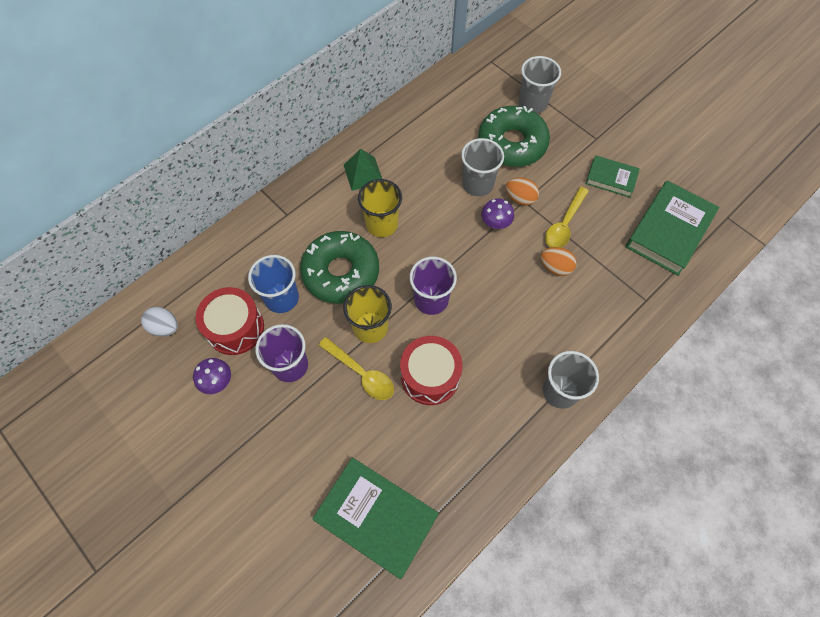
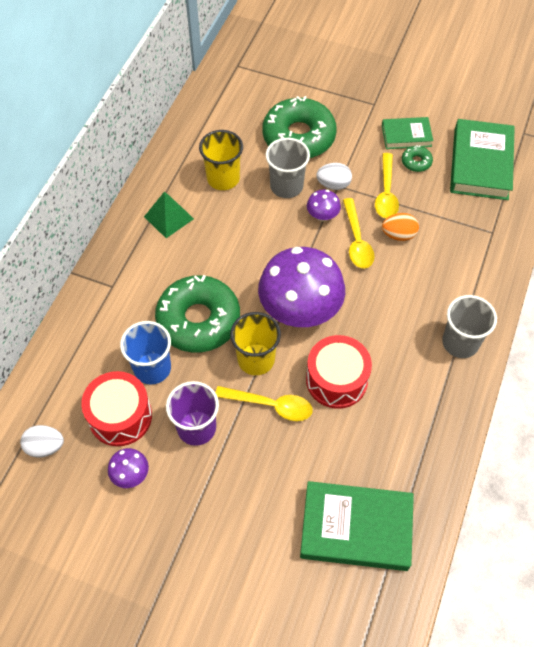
camera: 25 degrees left, 5 degrees down
(382, 224) = (214, 258): yellow cup -> yellow cup (223, 178)
(431, 300) = (300, 310): purple cup -> purple mushroom
(514, 257) = (357, 241): none -> yellow spoon
(520, 198) = (333, 184): orange egg -> white egg
(533, 103) = (298, 92): grey cup -> none
(607, 206) = (416, 162): none -> green donut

** WHAT TO DO **
Restate the listing word for word, pictures omitted.

** YOUR SOLUTION **
camera: 25 degrees left, 5 degrees down
(382, 224) = (214, 258): yellow cup -> yellow cup (223, 178)
(431, 300) = (300, 310): purple cup -> purple mushroom
(514, 257) = (357, 241): none -> yellow spoon
(520, 198) = (333, 184): orange egg -> white egg
(533, 103) = (298, 92): grey cup -> none
(607, 206) = (416, 162): none -> green donut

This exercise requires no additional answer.